** SOURCE MATERIAL follows **

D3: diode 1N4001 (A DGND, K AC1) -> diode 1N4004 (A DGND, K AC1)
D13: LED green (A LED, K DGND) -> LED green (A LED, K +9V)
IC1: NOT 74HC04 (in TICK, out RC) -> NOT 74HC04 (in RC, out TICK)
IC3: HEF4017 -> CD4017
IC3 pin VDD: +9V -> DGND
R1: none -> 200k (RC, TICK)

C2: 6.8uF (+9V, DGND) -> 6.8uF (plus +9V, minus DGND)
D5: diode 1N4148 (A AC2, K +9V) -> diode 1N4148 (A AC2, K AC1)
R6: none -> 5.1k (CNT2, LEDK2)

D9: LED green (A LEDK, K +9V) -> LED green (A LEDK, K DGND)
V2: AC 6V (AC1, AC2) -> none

** End of SOURCE MATERIAL **

**WHAT IS EXPECTED**
Every single line of the listing must be retyped exactly.

**TASK OUTPUT**
D3: diode 1N4001 (A DGND, K AC1) -> diode 1N4004 (A DGND, K AC1)
D13: LED green (A LED, K DGND) -> LED green (A LED, K +9V)
IC1: NOT 74HC04 (in TICK, out RC) -> NOT 74HC04 (in RC, out TICK)
IC3: HEF4017 -> CD4017
IC3 pin VDD: +9V -> DGND
R1: none -> 200k (RC, TICK)

C2: 6.8uF (+9V, DGND) -> 6.8uF (plus +9V, minus DGND)
D5: diode 1N4148 (A AC2, K +9V) -> diode 1N4148 (A AC2, K AC1)
R6: none -> 5.1k (CNT2, LEDK2)

D9: LED green (A LEDK, K +9V) -> LED green (A LEDK, K DGND)
V2: AC 6V (AC1, AC2) -> none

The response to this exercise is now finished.